EXERCISE: Lines before the one containing "SW1: switch (GND, N_8) -> switch (5V, N_8)" are to be skipped; reproduce that line and the rest of the records below exactly.
--------------------
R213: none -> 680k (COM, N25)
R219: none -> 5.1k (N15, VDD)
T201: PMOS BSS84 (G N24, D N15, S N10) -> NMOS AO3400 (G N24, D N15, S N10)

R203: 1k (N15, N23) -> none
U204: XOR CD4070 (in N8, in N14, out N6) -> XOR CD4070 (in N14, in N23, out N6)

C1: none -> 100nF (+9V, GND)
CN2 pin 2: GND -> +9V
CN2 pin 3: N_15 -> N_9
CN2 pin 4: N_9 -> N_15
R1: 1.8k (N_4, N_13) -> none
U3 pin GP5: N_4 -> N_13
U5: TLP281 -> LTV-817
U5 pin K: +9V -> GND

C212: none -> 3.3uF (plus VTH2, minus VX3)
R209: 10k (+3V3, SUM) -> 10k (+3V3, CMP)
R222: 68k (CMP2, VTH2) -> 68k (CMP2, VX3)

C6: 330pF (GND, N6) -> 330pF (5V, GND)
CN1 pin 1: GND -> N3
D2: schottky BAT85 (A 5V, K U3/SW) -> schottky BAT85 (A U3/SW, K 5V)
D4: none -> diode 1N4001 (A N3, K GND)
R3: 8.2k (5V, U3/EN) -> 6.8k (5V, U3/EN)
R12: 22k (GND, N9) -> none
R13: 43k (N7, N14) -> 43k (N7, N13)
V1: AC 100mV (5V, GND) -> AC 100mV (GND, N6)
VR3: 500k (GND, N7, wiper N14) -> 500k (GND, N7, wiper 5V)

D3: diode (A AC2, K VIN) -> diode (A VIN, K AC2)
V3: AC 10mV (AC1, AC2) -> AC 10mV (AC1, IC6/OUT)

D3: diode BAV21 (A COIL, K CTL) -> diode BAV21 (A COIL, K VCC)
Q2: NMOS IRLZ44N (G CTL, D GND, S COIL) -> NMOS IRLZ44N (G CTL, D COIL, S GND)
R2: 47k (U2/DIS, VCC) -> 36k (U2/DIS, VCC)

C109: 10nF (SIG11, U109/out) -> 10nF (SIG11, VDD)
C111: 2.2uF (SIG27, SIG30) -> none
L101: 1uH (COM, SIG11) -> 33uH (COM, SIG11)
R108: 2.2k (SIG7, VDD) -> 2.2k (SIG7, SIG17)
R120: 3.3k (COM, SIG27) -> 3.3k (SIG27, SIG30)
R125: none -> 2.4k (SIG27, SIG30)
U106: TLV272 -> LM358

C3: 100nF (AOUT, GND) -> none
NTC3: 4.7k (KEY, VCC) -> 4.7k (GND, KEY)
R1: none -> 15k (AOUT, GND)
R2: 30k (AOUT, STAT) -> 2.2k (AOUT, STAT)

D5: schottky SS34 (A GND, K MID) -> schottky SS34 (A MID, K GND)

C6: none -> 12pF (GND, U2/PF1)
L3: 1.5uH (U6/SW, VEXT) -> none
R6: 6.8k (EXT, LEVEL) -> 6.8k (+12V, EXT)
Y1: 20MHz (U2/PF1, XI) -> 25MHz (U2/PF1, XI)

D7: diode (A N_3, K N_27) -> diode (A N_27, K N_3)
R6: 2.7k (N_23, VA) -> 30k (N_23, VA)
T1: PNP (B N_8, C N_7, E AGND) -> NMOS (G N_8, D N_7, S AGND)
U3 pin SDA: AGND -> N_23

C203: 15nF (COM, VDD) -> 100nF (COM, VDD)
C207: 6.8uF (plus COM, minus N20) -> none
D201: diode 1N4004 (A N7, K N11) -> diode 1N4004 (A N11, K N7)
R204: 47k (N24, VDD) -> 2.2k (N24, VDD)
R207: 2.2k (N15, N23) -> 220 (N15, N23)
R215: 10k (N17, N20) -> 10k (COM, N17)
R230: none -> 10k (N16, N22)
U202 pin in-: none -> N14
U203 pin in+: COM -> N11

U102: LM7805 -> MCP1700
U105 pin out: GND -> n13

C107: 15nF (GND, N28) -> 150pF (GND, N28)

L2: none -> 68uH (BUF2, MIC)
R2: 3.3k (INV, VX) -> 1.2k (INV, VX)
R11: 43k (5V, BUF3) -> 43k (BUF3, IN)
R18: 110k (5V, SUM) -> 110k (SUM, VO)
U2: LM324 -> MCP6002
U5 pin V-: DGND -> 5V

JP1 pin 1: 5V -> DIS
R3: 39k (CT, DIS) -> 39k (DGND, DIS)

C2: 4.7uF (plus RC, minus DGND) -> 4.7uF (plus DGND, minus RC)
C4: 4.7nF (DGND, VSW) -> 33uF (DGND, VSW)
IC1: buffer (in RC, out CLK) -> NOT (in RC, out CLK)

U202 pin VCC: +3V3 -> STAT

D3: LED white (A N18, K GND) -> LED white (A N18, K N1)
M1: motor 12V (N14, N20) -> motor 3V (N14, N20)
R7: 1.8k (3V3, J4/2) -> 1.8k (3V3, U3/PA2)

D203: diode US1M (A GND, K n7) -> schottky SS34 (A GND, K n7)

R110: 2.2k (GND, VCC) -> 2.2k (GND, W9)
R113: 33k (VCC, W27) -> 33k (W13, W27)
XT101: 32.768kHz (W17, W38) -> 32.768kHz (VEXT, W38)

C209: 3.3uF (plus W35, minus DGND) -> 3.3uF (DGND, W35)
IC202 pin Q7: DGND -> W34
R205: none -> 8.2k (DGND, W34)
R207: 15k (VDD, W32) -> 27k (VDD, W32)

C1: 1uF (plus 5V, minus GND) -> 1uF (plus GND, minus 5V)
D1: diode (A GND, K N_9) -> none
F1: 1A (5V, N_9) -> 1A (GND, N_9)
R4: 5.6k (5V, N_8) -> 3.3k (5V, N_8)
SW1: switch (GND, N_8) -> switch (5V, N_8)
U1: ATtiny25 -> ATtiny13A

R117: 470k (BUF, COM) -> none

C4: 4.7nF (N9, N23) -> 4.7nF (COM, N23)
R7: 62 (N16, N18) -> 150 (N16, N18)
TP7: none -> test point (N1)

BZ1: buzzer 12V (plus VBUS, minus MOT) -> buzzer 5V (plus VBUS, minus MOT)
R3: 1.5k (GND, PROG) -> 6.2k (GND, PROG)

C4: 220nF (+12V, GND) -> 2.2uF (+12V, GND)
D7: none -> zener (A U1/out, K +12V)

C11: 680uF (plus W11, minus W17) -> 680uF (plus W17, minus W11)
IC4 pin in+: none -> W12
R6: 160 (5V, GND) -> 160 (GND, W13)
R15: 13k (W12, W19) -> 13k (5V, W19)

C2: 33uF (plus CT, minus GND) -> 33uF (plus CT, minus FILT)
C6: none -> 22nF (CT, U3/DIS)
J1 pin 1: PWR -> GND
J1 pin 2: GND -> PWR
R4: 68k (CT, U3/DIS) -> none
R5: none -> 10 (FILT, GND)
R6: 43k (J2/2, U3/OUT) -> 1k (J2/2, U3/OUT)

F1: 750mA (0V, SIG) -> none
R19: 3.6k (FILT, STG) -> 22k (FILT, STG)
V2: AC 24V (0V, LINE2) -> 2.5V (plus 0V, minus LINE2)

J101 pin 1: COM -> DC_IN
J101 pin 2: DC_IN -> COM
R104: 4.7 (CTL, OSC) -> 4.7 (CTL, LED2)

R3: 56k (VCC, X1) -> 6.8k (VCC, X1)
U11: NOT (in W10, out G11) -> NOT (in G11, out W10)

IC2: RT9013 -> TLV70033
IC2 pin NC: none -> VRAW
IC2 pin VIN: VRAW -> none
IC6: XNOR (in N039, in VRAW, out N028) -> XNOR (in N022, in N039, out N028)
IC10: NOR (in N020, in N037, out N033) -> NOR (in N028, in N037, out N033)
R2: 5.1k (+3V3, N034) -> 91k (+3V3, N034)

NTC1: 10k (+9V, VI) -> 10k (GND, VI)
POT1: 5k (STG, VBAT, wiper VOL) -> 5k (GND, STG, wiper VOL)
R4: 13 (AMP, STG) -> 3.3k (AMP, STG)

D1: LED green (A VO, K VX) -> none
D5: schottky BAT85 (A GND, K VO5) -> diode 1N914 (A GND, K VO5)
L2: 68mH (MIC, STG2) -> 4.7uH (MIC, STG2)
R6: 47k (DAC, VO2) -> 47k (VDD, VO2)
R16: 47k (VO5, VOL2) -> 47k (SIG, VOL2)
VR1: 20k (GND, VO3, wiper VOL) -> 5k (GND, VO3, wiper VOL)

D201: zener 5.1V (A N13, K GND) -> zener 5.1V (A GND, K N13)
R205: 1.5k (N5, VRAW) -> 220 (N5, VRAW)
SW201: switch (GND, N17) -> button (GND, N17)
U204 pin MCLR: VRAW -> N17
--------------------
TASK ANSWER:
SW1: switch (GND, N_8) -> switch (5V, N_8)
U1: ATtiny25 -> ATtiny13A

R117: 470k (BUF, COM) -> none

C4: 4.7nF (N9, N23) -> 4.7nF (COM, N23)
R7: 62 (N16, N18) -> 150 (N16, N18)
TP7: none -> test point (N1)

BZ1: buzzer 12V (plus VBUS, minus MOT) -> buzzer 5V (plus VBUS, minus MOT)
R3: 1.5k (GND, PROG) -> 6.2k (GND, PROG)

C4: 220nF (+12V, GND) -> 2.2uF (+12V, GND)
D7: none -> zener (A U1/out, K +12V)

C11: 680uF (plus W11, minus W17) -> 680uF (plus W17, minus W11)
IC4 pin in+: none -> W12
R6: 160 (5V, GND) -> 160 (GND, W13)
R15: 13k (W12, W19) -> 13k (5V, W19)

C2: 33uF (plus CT, minus GND) -> 33uF (plus CT, minus FILT)
C6: none -> 22nF (CT, U3/DIS)
J1 pin 1: PWR -> GND
J1 pin 2: GND -> PWR
R4: 68k (CT, U3/DIS) -> none
R5: none -> 10 (FILT, GND)
R6: 43k (J2/2, U3/OUT) -> 1k (J2/2, U3/OUT)

F1: 750mA (0V, SIG) -> none
R19: 3.6k (FILT, STG) -> 22k (FILT, STG)
V2: AC 24V (0V, LINE2) -> 2.5V (plus 0V, minus LINE2)

J101 pin 1: COM -> DC_IN
J101 pin 2: DC_IN -> COM
R104: 4.7 (CTL, OSC) -> 4.7 (CTL, LED2)

R3: 56k (VCC, X1) -> 6.8k (VCC, X1)
U11: NOT (in W10, out G11) -> NOT (in G11, out W10)

IC2: RT9013 -> TLV70033
IC2 pin NC: none -> VRAW
IC2 pin VIN: VRAW -> none
IC6: XNOR (in N039, in VRAW, out N028) -> XNOR (in N022, in N039, out N028)
IC10: NOR (in N020, in N037, out N033) -> NOR (in N028, in N037, out N033)
R2: 5.1k (+3V3, N034) -> 91k (+3V3, N034)

NTC1: 10k (+9V, VI) -> 10k (GND, VI)
POT1: 5k (STG, VBAT, wiper VOL) -> 5k (GND, STG, wiper VOL)
R4: 13 (AMP, STG) -> 3.3k (AMP, STG)

D1: LED green (A VO, K VX) -> none
D5: schottky BAT85 (A GND, K VO5) -> diode 1N914 (A GND, K VO5)
L2: 68mH (MIC, STG2) -> 4.7uH (MIC, STG2)
R6: 47k (DAC, VO2) -> 47k (VDD, VO2)
R16: 47k (VO5, VOL2) -> 47k (SIG, VOL2)
VR1: 20k (GND, VO3, wiper VOL) -> 5k (GND, VO3, wiper VOL)

D201: zener 5.1V (A N13, K GND) -> zener 5.1V (A GND, K N13)
R205: 1.5k (N5, VRAW) -> 220 (N5, VRAW)
SW201: switch (GND, N17) -> button (GND, N17)
U204 pin MCLR: VRAW -> N17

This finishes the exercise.